What is asked: Determine which lines of the records include the word "Segment", and copy them.

---------- Data in this exercise ----------

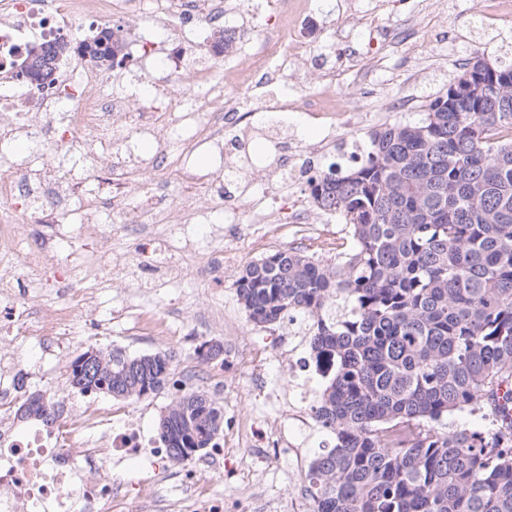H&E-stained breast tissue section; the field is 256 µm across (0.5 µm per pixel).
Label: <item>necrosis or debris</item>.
<instances>
[{
  "label": "necrosis or debris",
  "instance_id": "4bbe7bcc",
  "mask_svg": "<svg viewBox=\"0 0 512 512\" xmlns=\"http://www.w3.org/2000/svg\"><path fill=\"white\" fill-rule=\"evenodd\" d=\"M155 29L143 36L140 63L150 69L147 89L126 92L86 59L57 77L53 88L35 89L9 79L34 42L55 33L77 30L79 21L109 22L136 13L139 0H0V141L25 140L30 152L0 163V324L51 343L68 334L75 308L94 311L96 298L89 281L108 288H126L137 278L143 257H151L161 280L192 277L215 281L207 245L238 242L265 229L270 246L279 243L280 228L292 224L310 229L316 216L305 206L289 211L266 201L225 209L226 189L244 179L260 158L239 163L225 145V132L251 121L256 113L305 112L325 130L351 127L355 119L348 96L337 93L335 77H326L315 92L267 93L291 62L303 58L301 36L305 0H275L272 13L256 14L252 32L240 37L228 67L206 60L185 67L178 51L158 47L173 27H181L184 43L205 51L212 31L235 27L227 0H153ZM188 81L191 93L175 97L170 88ZM138 100L130 110L129 100ZM51 149L53 166L41 153ZM211 152L215 167L191 164L198 151ZM107 172L110 194L96 180ZM209 205H201L202 196ZM111 221L96 222L101 210ZM57 213L66 229L77 225L94 240L92 257H62L59 248L31 243L28 224L44 211ZM135 232L136 247L115 251L121 233ZM40 288L51 284L53 300L44 304L21 294L20 284ZM19 361L0 352V512H224V499L213 494L214 481L224 476L225 443L268 446L273 458L287 456L292 484L308 497L306 429L315 393L310 380L328 374L334 362L297 357L287 393L269 389L266 401L278 407L276 422L252 414L240 418L228 438H216L208 451L209 469L186 461L194 484L184 494L173 483L155 437L147 433L134 405L108 409L94 403L77 405L63 434L15 428L13 403L20 391ZM138 467L133 502H126L120 474Z\"/></svg>",
  "mask_w": 512,
  "mask_h": 512
}]
</instances>
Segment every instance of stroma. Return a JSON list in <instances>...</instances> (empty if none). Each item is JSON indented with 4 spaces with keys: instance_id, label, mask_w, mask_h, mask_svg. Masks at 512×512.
I'll return each mask as SVG.
<instances>
[{
    "instance_id": "stroma-1",
    "label": "stroma",
    "mask_w": 512,
    "mask_h": 512,
    "mask_svg": "<svg viewBox=\"0 0 512 512\" xmlns=\"http://www.w3.org/2000/svg\"><path fill=\"white\" fill-rule=\"evenodd\" d=\"M425 0H310L311 17L319 39L303 59L288 69L286 80L276 90L310 93L321 77H336L338 90L353 98L365 123L328 133L308 119L291 113L277 117L283 133L299 143L302 152L287 184L273 185L267 173L250 171L248 178L257 189L274 187L277 196L308 200L310 177L328 167L339 173L354 163L345 153L346 143L359 142L370 148L371 134L390 124L421 121L429 102L459 74L472 53H483L489 62L512 60V26L496 30L480 28V0H441L433 9ZM411 107L393 111L399 99ZM260 249L241 244L230 260L213 253L212 264H223L224 285L212 288L189 279L175 288L156 289V308L181 331L177 343L182 364L193 361L199 338L211 333L212 313L222 310L225 320L235 323L238 333L224 338V379L209 385L210 394L220 398L224 425L252 411L275 414L264 403L261 392L237 355L253 344L289 351L301 336L298 326L264 329L253 326L235 296L233 283L244 266L260 258ZM96 314H80L75 332L63 337L64 345L78 354L94 347L103 351L119 348L129 355L157 352V345L131 333V315L141 305L134 289L116 292L98 289ZM11 348L23 362L31 389L54 398L71 395L69 359L55 358L45 351L38 337L18 333L10 338ZM215 490L225 501L238 502L244 512H266L269 504L288 506L289 478L286 469L270 464L261 450L228 448L224 451V480Z\"/></svg>"
}]
</instances>
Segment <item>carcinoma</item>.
<instances>
[{"mask_svg": "<svg viewBox=\"0 0 512 512\" xmlns=\"http://www.w3.org/2000/svg\"><path fill=\"white\" fill-rule=\"evenodd\" d=\"M100 42L109 55L93 61L123 64L121 28L81 48ZM73 53L68 34L35 44L18 76L42 88ZM479 59L456 80L467 88L436 97L422 122L374 133L348 174L312 180L313 203L347 228L336 263L277 250L234 282L251 322L307 320L313 358L336 359L314 407L332 446L309 464L313 512H512V62L494 76ZM502 81V96L478 91ZM98 355L71 362L82 395L135 401L172 380L166 352ZM24 405L29 419L56 418L39 398ZM484 408L489 429L445 423ZM223 419L207 392L190 391L157 433L184 462L212 447Z\"/></svg>", "mask_w": 512, "mask_h": 512, "instance_id": "obj_1", "label": "carcinoma"}]
</instances>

----------

Expected answer:
Segment every instance of stroma. Return a JSON list in <instances>...</instances> (empty if none). Each item is JSON indented with 4 spaces with keys: instance_id, label, mask_w, mask_h, mask_svg. Masks at 512×512.
Segment <item>carcinoma</item>.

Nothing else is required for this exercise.